*** Opening THE DATA ***
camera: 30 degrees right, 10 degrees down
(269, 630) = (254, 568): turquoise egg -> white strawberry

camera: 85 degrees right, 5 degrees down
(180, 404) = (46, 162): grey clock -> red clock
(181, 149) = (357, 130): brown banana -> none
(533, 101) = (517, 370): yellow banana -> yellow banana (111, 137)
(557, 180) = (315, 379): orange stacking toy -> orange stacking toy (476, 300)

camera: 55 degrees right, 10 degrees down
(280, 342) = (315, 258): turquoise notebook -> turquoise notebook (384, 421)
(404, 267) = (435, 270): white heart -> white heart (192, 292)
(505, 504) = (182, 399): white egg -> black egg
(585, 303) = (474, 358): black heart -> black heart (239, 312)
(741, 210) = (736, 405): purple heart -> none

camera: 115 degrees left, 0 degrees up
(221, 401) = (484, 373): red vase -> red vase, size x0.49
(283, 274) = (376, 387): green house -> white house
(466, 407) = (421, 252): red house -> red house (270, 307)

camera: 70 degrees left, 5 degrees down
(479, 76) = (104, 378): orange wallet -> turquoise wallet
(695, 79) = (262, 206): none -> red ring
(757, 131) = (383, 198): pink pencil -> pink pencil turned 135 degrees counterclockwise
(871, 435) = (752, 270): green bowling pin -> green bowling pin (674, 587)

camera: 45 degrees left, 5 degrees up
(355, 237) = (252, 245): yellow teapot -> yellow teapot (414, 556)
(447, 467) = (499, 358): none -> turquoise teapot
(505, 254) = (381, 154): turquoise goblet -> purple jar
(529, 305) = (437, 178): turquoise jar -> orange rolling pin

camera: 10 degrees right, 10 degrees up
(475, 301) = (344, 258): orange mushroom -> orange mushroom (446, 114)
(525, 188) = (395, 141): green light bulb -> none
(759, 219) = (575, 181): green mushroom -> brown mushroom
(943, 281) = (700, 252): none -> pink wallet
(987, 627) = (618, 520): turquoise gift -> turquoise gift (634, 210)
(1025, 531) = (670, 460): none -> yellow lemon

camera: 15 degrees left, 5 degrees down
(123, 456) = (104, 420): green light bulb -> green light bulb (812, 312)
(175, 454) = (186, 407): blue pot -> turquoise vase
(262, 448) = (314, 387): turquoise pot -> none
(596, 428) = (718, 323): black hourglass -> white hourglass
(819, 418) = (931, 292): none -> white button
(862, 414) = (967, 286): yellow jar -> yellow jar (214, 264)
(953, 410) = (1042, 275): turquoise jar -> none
*** Closing THE DATA ***
**ASSIGNED TASK**
Go through the data and show every line where "yellow" occurs.

**ANSWER TO THIS TASK**
(533, 101) = (517, 370): yellow banana -> yellow banana (111, 137)
(355, 237) = (252, 245): yellow teapot -> yellow teapot (414, 556)
(1025, 531) = (670, 460): none -> yellow lemon
(862, 414) = (967, 286): yellow jar -> yellow jar (214, 264)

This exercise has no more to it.